Records supplied |
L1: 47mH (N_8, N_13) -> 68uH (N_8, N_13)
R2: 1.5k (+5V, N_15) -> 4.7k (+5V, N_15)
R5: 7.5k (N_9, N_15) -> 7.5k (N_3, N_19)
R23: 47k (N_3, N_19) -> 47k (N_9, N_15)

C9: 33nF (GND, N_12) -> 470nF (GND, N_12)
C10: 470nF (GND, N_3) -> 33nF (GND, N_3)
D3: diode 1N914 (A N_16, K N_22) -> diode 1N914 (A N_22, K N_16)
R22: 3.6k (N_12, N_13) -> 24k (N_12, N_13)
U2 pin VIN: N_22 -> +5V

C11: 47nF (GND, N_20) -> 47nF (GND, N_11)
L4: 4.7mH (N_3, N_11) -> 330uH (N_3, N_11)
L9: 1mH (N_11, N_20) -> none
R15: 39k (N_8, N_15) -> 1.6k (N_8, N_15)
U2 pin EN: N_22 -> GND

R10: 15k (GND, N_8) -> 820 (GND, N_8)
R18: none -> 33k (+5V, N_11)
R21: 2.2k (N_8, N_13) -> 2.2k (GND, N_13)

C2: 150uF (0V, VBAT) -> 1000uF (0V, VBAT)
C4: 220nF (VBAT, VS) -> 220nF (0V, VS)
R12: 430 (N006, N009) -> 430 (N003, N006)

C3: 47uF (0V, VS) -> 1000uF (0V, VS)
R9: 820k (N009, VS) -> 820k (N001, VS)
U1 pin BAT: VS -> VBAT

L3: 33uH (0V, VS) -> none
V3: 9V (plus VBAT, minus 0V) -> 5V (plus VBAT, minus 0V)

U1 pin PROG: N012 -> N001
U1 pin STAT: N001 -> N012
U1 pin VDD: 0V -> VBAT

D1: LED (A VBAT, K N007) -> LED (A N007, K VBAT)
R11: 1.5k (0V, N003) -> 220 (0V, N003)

What is being asked |
Restate the full data above, keeping each word intact.

Answer section |
L1: 47mH (N_8, N_13) -> 68uH (N_8, N_13)
R2: 1.5k (+5V, N_15) -> 4.7k (+5V, N_15)
R5: 7.5k (N_9, N_15) -> 7.5k (N_3, N_19)
R23: 47k (N_3, N_19) -> 47k (N_9, N_15)

C9: 33nF (GND, N_12) -> 470nF (GND, N_12)
C10: 470nF (GND, N_3) -> 33nF (GND, N_3)
D3: diode 1N914 (A N_16, K N_22) -> diode 1N914 (A N_22, K N_16)
R22: 3.6k (N_12, N_13) -> 24k (N_12, N_13)
U2 pin VIN: N_22 -> +5V

C11: 47nF (GND, N_20) -> 47nF (GND, N_11)
L4: 4.7mH (N_3, N_11) -> 330uH (N_3, N_11)
L9: 1mH (N_11, N_20) -> none
R15: 39k (N_8, N_15) -> 1.6k (N_8, N_15)
U2 pin EN: N_22 -> GND

R10: 15k (GND, N_8) -> 820 (GND, N_8)
R18: none -> 33k (+5V, N_11)
R21: 2.2k (N_8, N_13) -> 2.2k (GND, N_13)

C2: 150uF (0V, VBAT) -> 1000uF (0V, VBAT)
C4: 220nF (VBAT, VS) -> 220nF (0V, VS)
R12: 430 (N006, N009) -> 430 (N003, N006)

C3: 47uF (0V, VS) -> 1000uF (0V, VS)
R9: 820k (N009, VS) -> 820k (N001, VS)
U1 pin BAT: VS -> VBAT

L3: 33uH (0V, VS) -> none
V3: 9V (plus VBAT, minus 0V) -> 5V (plus VBAT, minus 0V)

U1 pin PROG: N012 -> N001
U1 pin STAT: N001 -> N012
U1 pin VDD: 0V -> VBAT

D1: LED (A VBAT, K N007) -> LED (A N007, K VBAT)
R11: 1.5k (0V, N003) -> 220 (0V, N003)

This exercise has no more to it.